What is asked ::
Could you give all of these items again, replacing "center" with "midpoint" everywhere and leaving everything else unchanged?

Supplied material ::
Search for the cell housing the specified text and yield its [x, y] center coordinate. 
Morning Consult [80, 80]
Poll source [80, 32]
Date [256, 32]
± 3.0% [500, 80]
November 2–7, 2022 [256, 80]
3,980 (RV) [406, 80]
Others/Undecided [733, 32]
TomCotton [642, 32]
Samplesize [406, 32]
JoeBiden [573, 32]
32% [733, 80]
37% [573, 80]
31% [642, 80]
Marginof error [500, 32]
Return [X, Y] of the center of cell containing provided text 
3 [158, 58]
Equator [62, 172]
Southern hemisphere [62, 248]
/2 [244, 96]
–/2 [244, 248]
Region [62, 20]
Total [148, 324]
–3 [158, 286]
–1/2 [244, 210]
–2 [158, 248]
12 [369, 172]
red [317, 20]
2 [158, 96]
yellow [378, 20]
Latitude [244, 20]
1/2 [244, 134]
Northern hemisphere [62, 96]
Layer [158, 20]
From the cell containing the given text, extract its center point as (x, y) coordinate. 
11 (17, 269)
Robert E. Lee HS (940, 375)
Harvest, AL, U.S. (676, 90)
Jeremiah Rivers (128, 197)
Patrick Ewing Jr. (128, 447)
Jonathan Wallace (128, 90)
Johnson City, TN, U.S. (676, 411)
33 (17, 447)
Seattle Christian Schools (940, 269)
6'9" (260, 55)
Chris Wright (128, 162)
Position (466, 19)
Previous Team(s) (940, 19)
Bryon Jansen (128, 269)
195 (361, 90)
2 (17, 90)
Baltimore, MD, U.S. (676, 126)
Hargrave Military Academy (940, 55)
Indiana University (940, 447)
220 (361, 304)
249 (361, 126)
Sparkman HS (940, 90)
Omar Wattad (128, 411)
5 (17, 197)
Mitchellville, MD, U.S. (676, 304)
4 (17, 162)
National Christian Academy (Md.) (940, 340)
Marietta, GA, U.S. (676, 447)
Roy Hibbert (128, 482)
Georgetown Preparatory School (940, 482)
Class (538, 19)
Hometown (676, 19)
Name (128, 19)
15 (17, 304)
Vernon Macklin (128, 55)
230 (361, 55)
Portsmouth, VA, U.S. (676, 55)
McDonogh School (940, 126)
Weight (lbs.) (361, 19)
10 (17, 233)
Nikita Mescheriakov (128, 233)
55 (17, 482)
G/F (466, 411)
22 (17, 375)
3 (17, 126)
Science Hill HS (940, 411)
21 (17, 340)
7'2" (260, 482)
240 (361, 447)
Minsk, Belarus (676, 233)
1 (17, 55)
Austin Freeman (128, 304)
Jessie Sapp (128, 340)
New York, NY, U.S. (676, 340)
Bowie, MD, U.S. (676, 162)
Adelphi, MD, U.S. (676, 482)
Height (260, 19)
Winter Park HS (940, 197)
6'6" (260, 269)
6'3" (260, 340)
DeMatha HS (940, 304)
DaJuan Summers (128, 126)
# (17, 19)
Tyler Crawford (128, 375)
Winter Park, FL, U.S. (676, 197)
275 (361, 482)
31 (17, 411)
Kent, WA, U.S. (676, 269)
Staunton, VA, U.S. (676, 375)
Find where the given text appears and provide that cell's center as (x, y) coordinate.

Written solution ::
Search for the cell housing the specified text and yield its [x, y] midpoint coordinate. 
Morning Consult [80, 80]
Poll source [80, 32]
Date [256, 32]
± 3.0% [500, 80]
November 2–7, 2022 [256, 80]
3,980 (RV) [406, 80]
Others/Undecided [733, 32]
TomCotton [642, 32]
Samplesize [406, 32]
JoeBiden [573, 32]
32% [733, 80]
37% [573, 80]
31% [642, 80]
Marginof error [500, 32]
Return [X, Y] of the midpoint of cell containing provided text 
3 [158, 58]
Equator [62, 172]
Southern hemisphere [62, 248]
/2 [244, 96]
–/2 [244, 248]
Region [62, 20]
Total [148, 324]
–3 [158, 286]
–1/2 [244, 210]
–2 [158, 248]
12 [369, 172]
red [317, 20]
2 [158, 96]
yellow [378, 20]
Latitude [244, 20]
1/2 [244, 134]
Northern hemisphere [62, 96]
Layer [158, 20]
From the cell containing the given text, extract its midpoint point as (x, y) coordinate. 
11 (17, 269)
Robert E. Lee HS (940, 375)
Harvest, AL, U.S. (676, 90)
Jeremiah Rivers (128, 197)
Patrick Ewing Jr. (128, 447)
Jonathan Wallace (128, 90)
Johnson City, TN, U.S. (676, 411)
33 (17, 447)
Seattle Christian Schools (940, 269)
6'9" (260, 55)
Chris Wright (128, 162)
Position (466, 19)
Previous Team(s) (940, 19)
Bryon Jansen (128, 269)
195 (361, 90)
2 (17, 90)
Baltimore, MD, U.S. (676, 126)
Hargrave Military Academy (940, 55)
Indiana University (940, 447)
220 (361, 304)
249 (361, 126)
Sparkman HS (940, 90)
Omar Wattad (128, 411)
5 (17, 197)
Mitchellville, MD, U.S. (676, 304)
4 (17, 162)
National Christian Academy (Md.) (940, 340)
Marietta, GA, U.S. (676, 447)
Roy Hibbert (128, 482)
Georgetown Preparatory School (940, 482)
Class (538, 19)
Hometown (676, 19)
Name (128, 19)
15 (17, 304)
Vernon Macklin (128, 55)
230 (361, 55)
Portsmouth, VA, U.S. (676, 55)
McDonogh School (940, 126)
Weight (lbs.) (361, 19)
10 (17, 233)
Nikita Mescheriakov (128, 233)
55 (17, 482)
G/F (466, 411)
22 (17, 375)
3 (17, 126)
Science Hill HS (940, 411)
21 (17, 340)
7'2" (260, 482)
240 (361, 447)
Minsk, Belarus (676, 233)
1 (17, 55)
Austin Freeman (128, 304)
Jessie Sapp (128, 340)
New York, NY, U.S. (676, 340)
Bowie, MD, U.S. (676, 162)
Adelphi, MD, U.S. (676, 482)
Height (260, 19)
Winter Park HS (940, 197)
6'6" (260, 269)
6'3" (260, 340)
DeMatha HS (940, 304)
DaJuan Summers (128, 126)
# (17, 19)
Tyler Crawford (128, 375)
Winter Park, FL, U.S. (676, 197)
275 (361, 482)
31 (17, 411)
Kent, WA, U.S. (676, 269)
Staunton, VA, U.S. (676, 375)
Find where the given text appears and provide that cell's midpoint as (x, y) coordinate.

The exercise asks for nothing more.